**** DATA SECTION

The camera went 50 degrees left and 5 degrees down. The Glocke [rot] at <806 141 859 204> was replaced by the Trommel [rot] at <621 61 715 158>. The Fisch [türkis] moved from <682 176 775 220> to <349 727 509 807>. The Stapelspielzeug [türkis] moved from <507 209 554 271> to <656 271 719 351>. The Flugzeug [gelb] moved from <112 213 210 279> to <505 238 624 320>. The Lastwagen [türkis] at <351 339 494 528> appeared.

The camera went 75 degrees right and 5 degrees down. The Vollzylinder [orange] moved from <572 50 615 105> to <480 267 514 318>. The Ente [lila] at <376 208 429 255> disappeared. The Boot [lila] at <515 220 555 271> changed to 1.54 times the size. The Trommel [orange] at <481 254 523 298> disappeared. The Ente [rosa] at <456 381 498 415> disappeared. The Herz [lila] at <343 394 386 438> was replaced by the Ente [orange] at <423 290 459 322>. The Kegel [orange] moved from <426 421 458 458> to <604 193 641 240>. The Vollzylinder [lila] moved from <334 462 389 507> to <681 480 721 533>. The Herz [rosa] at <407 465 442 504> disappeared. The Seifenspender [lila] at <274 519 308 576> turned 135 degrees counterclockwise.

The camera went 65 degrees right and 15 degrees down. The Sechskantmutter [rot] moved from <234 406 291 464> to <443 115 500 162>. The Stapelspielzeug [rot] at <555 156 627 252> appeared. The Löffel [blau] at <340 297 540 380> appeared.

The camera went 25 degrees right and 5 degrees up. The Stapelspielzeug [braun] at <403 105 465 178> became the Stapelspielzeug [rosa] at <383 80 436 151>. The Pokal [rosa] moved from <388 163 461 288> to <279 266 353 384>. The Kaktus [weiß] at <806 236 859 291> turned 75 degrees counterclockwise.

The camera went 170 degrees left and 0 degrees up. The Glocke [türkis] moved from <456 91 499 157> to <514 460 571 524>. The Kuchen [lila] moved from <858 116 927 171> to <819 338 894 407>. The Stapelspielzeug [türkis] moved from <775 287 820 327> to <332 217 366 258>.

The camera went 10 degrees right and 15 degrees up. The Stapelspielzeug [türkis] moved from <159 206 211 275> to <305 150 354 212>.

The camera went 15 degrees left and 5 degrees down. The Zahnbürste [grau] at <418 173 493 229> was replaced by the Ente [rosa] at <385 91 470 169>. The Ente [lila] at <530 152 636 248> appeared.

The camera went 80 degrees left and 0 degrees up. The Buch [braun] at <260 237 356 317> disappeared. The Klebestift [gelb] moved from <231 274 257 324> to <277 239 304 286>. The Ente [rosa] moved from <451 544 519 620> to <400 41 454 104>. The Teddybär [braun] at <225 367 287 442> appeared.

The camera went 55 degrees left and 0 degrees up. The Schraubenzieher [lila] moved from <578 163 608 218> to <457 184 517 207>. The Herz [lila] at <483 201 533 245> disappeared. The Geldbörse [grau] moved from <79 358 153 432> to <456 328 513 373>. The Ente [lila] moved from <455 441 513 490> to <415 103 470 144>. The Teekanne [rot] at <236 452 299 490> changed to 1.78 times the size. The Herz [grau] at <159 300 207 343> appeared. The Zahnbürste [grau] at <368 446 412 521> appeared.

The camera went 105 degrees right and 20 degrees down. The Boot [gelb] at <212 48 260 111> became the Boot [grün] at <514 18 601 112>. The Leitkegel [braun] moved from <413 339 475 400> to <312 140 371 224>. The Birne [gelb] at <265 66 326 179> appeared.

********

■ TRY IT ■
Repeat every entry exactly, leaving nothing out.

■ RESPONSE BELOW ■
The camera went 50 degrees left and 5 degrees down. The Glocke [rot] at <806 141 859 204> was replaced by the Trommel [rot] at <621 61 715 158>. The Fisch [türkis] moved from <682 176 775 220> to <349 727 509 807>. The Stapelspielzeug [türkis] moved from <507 209 554 271> to <656 271 719 351>. The Flugzeug [gelb] moved from <112 213 210 279> to <505 238 624 320>. The Lastwagen [türkis] at <351 339 494 528> appeared.

The camera went 75 degrees right and 5 degrees down. The Vollzylinder [orange] moved from <572 50 615 105> to <480 267 514 318>. The Ente [lila] at <376 208 429 255> disappeared. The Boot [lila] at <515 220 555 271> changed to 1.54 times the size. The Trommel [orange] at <481 254 523 298> disappeared. The Ente [rosa] at <456 381 498 415> disappeared. The Herz [lila] at <343 394 386 438> was replaced by the Ente [orange] at <423 290 459 322>. The Kegel [orange] moved from <426 421 458 458> to <604 193 641 240>. The Vollzylinder [lila] moved from <334 462 389 507> to <681 480 721 533>. The Herz [rosa] at <407 465 442 504> disappeared. The Seifenspender [lila] at <274 519 308 576> turned 135 degrees counterclockwise.

The camera went 65 degrees right and 15 degrees down. The Sechskantmutter [rot] moved from <234 406 291 464> to <443 115 500 162>. The Stapelspielzeug [rot] at <555 156 627 252> appeared. The Löffel [blau] at <340 297 540 380> appeared.

The camera went 25 degrees right and 5 degrees up. The Stapelspielzeug [braun] at <403 105 465 178> became the Stapelspielzeug [rosa] at <383 80 436 151>. The Pokal [rosa] moved from <388 163 461 288> to <279 266 353 384>. The Kaktus [weiß] at <806 236 859 291> turned 75 degrees counterclockwise.

The camera went 170 degrees left and 0 degrees up. The Glocke [türkis] moved from <456 91 499 157> to <514 460 571 524>. The Kuchen [lila] moved from <858 116 927 171> to <819 338 894 407>. The Stapelspielzeug [türkis] moved from <775 287 820 327> to <332 217 366 258>.

The camera went 10 degrees right and 15 degrees up. The Stapelspielzeug [türkis] moved from <159 206 211 275> to <305 150 354 212>.

The camera went 15 degrees left and 5 degrees down. The Zahnbürste [grau] at <418 173 493 229> was replaced by the Ente [rosa] at <385 91 470 169>. The Ente [lila] at <530 152 636 248> appeared.

The camera went 80 degrees left and 0 degrees up. The Buch [braun] at <260 237 356 317> disappeared. The Klebestift [gelb] moved from <231 274 257 324> to <277 239 304 286>. The Ente [rosa] moved from <451 544 519 620> to <400 41 454 104>. The Teddybär [braun] at <225 367 287 442> appeared.

The camera went 55 degrees left and 0 degrees up. The Schraubenzieher [lila] moved from <578 163 608 218> to <457 184 517 207>. The Herz [lila] at <483 201 533 245> disappeared. The Geldbörse [grau] moved from <79 358 153 432> to <456 328 513 373>. The Ente [lila] moved from <455 441 513 490> to <415 103 470 144>. The Teekanne [rot] at <236 452 299 490> changed to 1.78 times the size. The Herz [grau] at <159 300 207 343> appeared. The Zahnbürste [grau] at <368 446 412 521> appeared.

The camera went 105 degrees right and 20 degrees down. The Boot [gelb] at <212 48 260 111> became the Boot [grün] at <514 18 601 112>. The Leitkegel [braun] moved from <413 339 475 400> to <312 140 371 224>. The Birne [gelb] at <265 66 326 179> appeared.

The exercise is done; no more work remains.